[[ Extracted material, beginning ]]

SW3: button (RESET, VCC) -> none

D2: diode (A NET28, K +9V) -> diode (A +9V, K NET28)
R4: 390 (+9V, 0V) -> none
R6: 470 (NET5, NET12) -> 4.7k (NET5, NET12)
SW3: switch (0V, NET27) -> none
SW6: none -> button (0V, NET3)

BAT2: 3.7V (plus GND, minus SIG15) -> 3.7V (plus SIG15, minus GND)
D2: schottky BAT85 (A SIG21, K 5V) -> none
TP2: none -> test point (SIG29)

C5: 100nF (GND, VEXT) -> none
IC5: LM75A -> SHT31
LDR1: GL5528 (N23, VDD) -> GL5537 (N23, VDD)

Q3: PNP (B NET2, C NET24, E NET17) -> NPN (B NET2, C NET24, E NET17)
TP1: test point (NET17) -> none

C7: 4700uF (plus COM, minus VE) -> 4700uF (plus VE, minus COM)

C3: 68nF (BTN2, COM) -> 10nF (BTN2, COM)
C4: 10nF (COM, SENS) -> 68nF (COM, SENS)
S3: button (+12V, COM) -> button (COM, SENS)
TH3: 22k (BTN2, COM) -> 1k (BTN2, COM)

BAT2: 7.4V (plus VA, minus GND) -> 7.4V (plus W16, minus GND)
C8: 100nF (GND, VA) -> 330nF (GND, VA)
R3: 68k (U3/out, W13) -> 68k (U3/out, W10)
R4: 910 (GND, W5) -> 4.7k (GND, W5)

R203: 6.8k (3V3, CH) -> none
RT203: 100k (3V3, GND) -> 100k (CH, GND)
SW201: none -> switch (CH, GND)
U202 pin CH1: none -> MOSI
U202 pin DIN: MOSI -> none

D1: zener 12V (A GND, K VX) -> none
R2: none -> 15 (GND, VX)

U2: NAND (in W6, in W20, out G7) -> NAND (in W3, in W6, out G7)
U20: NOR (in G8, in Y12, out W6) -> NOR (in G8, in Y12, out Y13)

[[ Extracted material, end ]]

## What the task asks:
Copy every line of the material exactly, keeping all of it.

## Solution below:
SW3: button (RESET, VCC) -> none

D2: diode (A NET28, K +9V) -> diode (A +9V, K NET28)
R4: 390 (+9V, 0V) -> none
R6: 470 (NET5, NET12) -> 4.7k (NET5, NET12)
SW3: switch (0V, NET27) -> none
SW6: none -> button (0V, NET3)

BAT2: 3.7V (plus GND, minus SIG15) -> 3.7V (plus SIG15, minus GND)
D2: schottky BAT85 (A SIG21, K 5V) -> none
TP2: none -> test point (SIG29)

C5: 100nF (GND, VEXT) -> none
IC5: LM75A -> SHT31
LDR1: GL5528 (N23, VDD) -> GL5537 (N23, VDD)

Q3: PNP (B NET2, C NET24, E NET17) -> NPN (B NET2, C NET24, E NET17)
TP1: test point (NET17) -> none

C7: 4700uF (plus COM, minus VE) -> 4700uF (plus VE, minus COM)

C3: 68nF (BTN2, COM) -> 10nF (BTN2, COM)
C4: 10nF (COM, SENS) -> 68nF (COM, SENS)
S3: button (+12V, COM) -> button (COM, SENS)
TH3: 22k (BTN2, COM) -> 1k (BTN2, COM)

BAT2: 7.4V (plus VA, minus GND) -> 7.4V (plus W16, minus GND)
C8: 100nF (GND, VA) -> 330nF (GND, VA)
R3: 68k (U3/out, W13) -> 68k (U3/out, W10)
R4: 910 (GND, W5) -> 4.7k (GND, W5)

R203: 6.8k (3V3, CH) -> none
RT203: 100k (3V3, GND) -> 100k (CH, GND)
SW201: none -> switch (CH, GND)
U202 pin CH1: none -> MOSI
U202 pin DIN: MOSI -> none

D1: zener 12V (A GND, K VX) -> none
R2: none -> 15 (GND, VX)

U2: NAND (in W6, in W20, out G7) -> NAND (in W3, in W6, out G7)
U20: NOR (in G8, in Y12, out W6) -> NOR (in G8, in Y12, out Y13)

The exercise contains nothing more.